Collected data
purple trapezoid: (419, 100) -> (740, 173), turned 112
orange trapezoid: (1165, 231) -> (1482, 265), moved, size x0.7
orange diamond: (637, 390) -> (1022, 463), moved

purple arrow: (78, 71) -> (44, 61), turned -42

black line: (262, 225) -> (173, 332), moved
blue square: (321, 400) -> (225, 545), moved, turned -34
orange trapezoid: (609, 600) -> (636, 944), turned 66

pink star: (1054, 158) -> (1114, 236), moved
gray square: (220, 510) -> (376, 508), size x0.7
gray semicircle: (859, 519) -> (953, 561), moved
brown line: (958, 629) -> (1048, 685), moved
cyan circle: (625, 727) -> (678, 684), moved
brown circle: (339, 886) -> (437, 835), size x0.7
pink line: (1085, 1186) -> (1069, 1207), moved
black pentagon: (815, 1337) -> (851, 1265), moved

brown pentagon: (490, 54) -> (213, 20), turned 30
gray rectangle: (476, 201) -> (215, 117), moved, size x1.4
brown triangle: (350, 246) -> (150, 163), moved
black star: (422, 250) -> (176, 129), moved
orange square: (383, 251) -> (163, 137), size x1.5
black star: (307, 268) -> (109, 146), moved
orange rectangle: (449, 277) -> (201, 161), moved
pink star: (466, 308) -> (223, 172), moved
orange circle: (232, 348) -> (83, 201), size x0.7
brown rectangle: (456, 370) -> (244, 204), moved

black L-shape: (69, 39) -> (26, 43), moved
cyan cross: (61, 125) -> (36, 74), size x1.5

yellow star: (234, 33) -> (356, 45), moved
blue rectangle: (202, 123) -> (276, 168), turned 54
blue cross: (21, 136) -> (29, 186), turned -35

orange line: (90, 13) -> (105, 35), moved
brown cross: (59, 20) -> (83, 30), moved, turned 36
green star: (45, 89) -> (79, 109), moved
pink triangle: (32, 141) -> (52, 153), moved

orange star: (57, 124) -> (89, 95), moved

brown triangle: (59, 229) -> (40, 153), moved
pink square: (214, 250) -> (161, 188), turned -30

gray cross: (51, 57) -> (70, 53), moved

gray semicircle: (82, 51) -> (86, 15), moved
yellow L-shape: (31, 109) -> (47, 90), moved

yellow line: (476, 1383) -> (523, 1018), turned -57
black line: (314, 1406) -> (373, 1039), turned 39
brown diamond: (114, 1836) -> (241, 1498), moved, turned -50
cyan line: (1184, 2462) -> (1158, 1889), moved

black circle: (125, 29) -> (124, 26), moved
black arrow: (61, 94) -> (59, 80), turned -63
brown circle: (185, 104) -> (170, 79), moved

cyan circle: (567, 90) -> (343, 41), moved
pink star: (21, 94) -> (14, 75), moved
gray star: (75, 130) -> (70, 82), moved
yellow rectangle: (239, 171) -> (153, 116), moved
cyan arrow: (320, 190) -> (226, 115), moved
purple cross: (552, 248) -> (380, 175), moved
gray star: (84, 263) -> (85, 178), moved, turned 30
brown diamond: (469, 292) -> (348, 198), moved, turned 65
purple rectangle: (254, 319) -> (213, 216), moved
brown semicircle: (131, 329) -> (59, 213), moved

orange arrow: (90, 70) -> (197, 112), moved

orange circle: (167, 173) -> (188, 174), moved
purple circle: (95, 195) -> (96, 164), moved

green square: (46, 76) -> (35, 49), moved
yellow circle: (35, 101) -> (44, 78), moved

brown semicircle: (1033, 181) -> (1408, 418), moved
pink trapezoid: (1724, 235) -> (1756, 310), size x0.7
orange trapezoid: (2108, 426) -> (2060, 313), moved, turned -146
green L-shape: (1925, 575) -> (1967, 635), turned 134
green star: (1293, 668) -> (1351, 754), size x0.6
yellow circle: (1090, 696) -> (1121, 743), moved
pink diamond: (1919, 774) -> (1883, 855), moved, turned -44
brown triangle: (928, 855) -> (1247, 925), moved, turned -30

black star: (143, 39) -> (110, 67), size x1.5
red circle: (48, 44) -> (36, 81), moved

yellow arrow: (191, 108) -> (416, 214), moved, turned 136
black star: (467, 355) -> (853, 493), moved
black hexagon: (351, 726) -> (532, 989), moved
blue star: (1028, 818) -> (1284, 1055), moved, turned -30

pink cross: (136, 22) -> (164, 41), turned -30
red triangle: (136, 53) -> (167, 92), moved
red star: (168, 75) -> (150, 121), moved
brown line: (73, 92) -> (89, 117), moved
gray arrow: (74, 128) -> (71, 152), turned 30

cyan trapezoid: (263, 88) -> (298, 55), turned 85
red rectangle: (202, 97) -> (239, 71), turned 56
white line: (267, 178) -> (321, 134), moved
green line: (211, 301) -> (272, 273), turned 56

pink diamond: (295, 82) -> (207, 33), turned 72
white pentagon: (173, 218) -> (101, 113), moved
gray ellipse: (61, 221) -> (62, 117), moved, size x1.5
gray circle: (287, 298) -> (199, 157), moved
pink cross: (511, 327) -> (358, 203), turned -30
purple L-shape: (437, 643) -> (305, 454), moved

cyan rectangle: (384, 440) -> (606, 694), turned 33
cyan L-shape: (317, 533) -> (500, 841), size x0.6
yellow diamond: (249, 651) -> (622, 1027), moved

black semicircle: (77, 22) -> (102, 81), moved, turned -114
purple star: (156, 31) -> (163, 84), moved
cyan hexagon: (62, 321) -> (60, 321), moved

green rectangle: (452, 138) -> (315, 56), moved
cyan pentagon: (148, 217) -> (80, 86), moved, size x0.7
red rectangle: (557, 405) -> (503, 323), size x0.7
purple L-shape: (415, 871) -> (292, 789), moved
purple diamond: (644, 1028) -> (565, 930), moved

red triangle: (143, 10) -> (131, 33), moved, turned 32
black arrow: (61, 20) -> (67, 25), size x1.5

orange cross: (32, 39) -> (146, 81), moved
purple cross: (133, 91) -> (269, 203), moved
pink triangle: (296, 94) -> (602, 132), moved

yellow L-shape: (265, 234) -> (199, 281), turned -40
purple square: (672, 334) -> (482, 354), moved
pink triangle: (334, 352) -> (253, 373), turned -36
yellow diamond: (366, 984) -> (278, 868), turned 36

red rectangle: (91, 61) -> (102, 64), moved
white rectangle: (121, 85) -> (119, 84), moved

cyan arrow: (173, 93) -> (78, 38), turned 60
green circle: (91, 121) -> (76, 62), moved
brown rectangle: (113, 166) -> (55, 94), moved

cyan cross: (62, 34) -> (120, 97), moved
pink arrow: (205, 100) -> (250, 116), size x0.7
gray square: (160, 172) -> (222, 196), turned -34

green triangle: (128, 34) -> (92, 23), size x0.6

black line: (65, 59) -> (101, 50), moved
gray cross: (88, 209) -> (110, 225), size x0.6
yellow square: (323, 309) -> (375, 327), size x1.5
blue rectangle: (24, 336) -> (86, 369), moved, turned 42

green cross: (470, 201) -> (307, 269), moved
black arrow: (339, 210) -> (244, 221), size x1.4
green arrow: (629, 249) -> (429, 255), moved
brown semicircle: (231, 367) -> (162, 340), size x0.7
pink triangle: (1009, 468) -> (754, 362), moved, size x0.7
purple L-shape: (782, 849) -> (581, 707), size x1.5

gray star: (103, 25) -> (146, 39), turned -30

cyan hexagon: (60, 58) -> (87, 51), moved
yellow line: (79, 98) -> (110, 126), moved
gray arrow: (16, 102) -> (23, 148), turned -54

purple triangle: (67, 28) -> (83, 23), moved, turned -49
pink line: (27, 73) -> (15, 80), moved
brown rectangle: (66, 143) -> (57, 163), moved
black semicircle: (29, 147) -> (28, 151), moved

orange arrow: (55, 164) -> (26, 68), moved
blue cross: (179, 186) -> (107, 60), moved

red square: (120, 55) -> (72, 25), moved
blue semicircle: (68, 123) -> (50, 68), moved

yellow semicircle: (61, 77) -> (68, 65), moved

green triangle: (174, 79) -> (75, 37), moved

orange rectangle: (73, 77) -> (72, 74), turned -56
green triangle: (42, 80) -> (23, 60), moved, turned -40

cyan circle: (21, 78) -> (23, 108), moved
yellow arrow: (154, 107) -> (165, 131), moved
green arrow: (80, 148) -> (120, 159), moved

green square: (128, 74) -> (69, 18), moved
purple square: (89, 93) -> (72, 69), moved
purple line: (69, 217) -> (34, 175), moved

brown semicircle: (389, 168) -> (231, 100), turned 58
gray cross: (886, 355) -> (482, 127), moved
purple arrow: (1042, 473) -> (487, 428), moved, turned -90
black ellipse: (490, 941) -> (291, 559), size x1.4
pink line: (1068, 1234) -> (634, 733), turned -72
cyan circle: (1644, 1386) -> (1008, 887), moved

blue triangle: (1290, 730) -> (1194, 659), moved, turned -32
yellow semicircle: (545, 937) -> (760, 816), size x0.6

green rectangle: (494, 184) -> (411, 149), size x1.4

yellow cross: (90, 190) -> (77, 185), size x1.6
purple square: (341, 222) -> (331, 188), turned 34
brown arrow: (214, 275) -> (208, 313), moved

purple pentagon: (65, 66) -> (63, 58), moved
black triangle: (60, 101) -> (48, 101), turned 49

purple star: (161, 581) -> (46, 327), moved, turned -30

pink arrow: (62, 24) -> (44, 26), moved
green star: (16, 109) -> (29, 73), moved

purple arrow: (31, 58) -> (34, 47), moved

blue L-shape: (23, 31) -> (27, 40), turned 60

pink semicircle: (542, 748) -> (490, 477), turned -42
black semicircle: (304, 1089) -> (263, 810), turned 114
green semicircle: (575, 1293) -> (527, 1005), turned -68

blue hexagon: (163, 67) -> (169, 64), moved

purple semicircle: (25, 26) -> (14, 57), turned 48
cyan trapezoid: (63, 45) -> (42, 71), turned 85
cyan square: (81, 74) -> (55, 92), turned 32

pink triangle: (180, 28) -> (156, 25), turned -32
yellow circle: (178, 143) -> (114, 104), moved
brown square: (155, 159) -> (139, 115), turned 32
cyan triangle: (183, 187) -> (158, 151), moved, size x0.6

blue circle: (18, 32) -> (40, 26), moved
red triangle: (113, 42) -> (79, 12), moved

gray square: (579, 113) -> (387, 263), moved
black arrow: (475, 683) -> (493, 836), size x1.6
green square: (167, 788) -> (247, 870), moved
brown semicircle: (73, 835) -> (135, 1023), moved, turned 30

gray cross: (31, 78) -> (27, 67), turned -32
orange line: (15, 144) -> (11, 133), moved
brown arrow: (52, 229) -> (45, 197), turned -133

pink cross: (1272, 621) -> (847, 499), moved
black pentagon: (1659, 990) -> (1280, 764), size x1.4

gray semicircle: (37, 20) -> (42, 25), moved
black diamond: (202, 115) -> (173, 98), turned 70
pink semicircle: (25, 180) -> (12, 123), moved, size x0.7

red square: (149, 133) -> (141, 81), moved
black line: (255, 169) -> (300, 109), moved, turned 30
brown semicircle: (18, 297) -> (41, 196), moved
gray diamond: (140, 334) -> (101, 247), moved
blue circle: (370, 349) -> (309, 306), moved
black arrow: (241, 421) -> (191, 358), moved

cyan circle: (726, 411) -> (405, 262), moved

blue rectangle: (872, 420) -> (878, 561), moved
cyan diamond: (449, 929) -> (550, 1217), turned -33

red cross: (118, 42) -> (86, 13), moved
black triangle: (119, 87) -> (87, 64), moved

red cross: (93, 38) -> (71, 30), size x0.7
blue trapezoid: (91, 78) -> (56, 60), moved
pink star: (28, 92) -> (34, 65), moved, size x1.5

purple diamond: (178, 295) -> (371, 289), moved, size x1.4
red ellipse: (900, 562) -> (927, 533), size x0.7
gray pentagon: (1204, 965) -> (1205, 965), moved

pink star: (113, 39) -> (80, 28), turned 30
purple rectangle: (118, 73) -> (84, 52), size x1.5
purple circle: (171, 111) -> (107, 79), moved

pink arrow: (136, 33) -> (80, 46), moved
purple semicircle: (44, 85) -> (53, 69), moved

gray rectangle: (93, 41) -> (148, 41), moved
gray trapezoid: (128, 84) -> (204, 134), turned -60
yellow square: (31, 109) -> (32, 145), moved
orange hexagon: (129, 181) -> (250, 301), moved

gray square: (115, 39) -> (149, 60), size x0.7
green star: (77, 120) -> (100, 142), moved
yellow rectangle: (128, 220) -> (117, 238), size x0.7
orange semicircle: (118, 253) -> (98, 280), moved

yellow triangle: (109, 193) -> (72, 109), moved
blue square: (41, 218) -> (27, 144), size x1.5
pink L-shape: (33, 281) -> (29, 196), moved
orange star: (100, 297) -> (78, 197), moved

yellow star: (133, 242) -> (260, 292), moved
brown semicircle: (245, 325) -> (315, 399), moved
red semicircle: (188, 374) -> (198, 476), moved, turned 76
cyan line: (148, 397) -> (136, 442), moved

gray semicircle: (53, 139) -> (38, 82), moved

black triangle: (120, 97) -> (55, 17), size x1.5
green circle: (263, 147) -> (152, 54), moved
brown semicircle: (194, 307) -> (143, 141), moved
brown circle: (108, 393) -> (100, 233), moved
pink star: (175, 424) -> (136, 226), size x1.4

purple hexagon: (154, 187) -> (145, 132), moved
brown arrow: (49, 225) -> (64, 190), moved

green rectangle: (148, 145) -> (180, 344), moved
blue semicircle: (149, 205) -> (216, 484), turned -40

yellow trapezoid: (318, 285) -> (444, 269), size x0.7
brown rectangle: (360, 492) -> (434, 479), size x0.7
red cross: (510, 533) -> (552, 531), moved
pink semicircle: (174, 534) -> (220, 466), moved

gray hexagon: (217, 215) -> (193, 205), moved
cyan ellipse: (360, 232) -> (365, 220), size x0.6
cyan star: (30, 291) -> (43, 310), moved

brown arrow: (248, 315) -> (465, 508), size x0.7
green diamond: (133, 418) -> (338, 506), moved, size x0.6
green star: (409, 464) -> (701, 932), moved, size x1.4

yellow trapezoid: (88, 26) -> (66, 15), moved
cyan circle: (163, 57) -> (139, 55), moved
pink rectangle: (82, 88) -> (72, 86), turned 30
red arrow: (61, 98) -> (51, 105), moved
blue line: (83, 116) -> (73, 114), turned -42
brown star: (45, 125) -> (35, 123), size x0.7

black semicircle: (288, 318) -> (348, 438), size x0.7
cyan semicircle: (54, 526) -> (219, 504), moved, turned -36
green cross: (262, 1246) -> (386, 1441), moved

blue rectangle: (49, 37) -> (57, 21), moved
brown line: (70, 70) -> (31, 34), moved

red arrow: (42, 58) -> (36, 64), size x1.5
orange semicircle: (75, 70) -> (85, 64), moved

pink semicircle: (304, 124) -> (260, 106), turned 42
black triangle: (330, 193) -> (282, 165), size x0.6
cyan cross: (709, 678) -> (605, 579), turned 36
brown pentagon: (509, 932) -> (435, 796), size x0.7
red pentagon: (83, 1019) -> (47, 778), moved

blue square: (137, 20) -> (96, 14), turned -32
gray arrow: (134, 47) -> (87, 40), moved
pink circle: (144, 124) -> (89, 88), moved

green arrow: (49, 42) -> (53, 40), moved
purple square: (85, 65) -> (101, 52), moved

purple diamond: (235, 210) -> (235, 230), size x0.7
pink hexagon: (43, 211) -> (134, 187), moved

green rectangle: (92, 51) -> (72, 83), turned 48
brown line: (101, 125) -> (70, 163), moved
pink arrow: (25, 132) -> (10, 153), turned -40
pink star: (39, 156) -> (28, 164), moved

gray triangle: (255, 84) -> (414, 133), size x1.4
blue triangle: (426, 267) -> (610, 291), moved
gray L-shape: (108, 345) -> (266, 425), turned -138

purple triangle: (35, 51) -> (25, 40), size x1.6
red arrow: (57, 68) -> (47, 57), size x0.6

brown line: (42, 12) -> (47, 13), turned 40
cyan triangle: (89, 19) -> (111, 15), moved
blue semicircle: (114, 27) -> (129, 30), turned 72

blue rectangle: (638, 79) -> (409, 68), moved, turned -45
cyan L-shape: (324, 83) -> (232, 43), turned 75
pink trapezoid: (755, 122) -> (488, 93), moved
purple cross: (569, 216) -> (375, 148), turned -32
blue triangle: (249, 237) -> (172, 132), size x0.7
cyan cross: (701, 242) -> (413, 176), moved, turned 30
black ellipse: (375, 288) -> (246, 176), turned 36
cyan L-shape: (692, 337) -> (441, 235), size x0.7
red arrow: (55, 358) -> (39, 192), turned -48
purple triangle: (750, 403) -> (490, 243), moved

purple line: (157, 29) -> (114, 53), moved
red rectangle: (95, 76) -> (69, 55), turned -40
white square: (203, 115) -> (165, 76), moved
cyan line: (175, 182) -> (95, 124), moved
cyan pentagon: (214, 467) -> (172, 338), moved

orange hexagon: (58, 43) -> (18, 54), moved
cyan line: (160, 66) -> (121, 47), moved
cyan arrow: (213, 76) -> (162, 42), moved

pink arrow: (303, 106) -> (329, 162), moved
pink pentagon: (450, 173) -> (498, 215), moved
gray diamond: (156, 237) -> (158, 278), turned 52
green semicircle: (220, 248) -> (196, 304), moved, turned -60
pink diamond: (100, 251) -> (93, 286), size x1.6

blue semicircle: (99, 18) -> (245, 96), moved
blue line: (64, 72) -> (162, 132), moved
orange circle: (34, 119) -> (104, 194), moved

#### [TASK TO COMPLETE]
Of the lines above, output exactly those from the line bearing "black pentagon: (815, 1337)" through the line bearing "yellow circle: (35, 101) -> (44, 78), moved", inclusive.

#### [RESPONSE TO THIS TASK]
black pentagon: (815, 1337) -> (851, 1265), moved

brown pentagon: (490, 54) -> (213, 20), turned 30
gray rectangle: (476, 201) -> (215, 117), moved, size x1.4
brown triangle: (350, 246) -> (150, 163), moved
black star: (422, 250) -> (176, 129), moved
orange square: (383, 251) -> (163, 137), size x1.5
black star: (307, 268) -> (109, 146), moved
orange rectangle: (449, 277) -> (201, 161), moved
pink star: (466, 308) -> (223, 172), moved
orange circle: (232, 348) -> (83, 201), size x0.7
brown rectangle: (456, 370) -> (244, 204), moved

black L-shape: (69, 39) -> (26, 43), moved
cyan cross: (61, 125) -> (36, 74), size x1.5

yellow star: (234, 33) -> (356, 45), moved
blue rectangle: (202, 123) -> (276, 168), turned 54
blue cross: (21, 136) -> (29, 186), turned -35

orange line: (90, 13) -> (105, 35), moved
brown cross: (59, 20) -> (83, 30), moved, turned 36
green star: (45, 89) -> (79, 109), moved
pink triangle: (32, 141) -> (52, 153), moved

orange star: (57, 124) -> (89, 95), moved

brown triangle: (59, 229) -> (40, 153), moved
pink square: (214, 250) -> (161, 188), turned -30

gray cross: (51, 57) -> (70, 53), moved

gray semicircle: (82, 51) -> (86, 15), moved
yellow L-shape: (31, 109) -> (47, 90), moved

yellow line: (476, 1383) -> (523, 1018), turned -57
black line: (314, 1406) -> (373, 1039), turned 39
brown diamond: (114, 1836) -> (241, 1498), moved, turned -50
cyan line: (1184, 2462) -> (1158, 1889), moved

black circle: (125, 29) -> (124, 26), moved
black arrow: (61, 94) -> (59, 80), turned -63
brown circle: (185, 104) -> (170, 79), moved

cyan circle: (567, 90) -> (343, 41), moved
pink star: (21, 94) -> (14, 75), moved
gray star: (75, 130) -> (70, 82), moved
yellow rectangle: (239, 171) -> (153, 116), moved
cyan arrow: (320, 190) -> (226, 115), moved
purple cross: (552, 248) -> (380, 175), moved
gray star: (84, 263) -> (85, 178), moved, turned 30
brown diamond: (469, 292) -> (348, 198), moved, turned 65
purple rectangle: (254, 319) -> (213, 216), moved
brown semicircle: (131, 329) -> (59, 213), moved

orange arrow: (90, 70) -> (197, 112), moved

orange circle: (167, 173) -> (188, 174), moved
purple circle: (95, 195) -> (96, 164), moved

green square: (46, 76) -> (35, 49), moved
yellow circle: (35, 101) -> (44, 78), moved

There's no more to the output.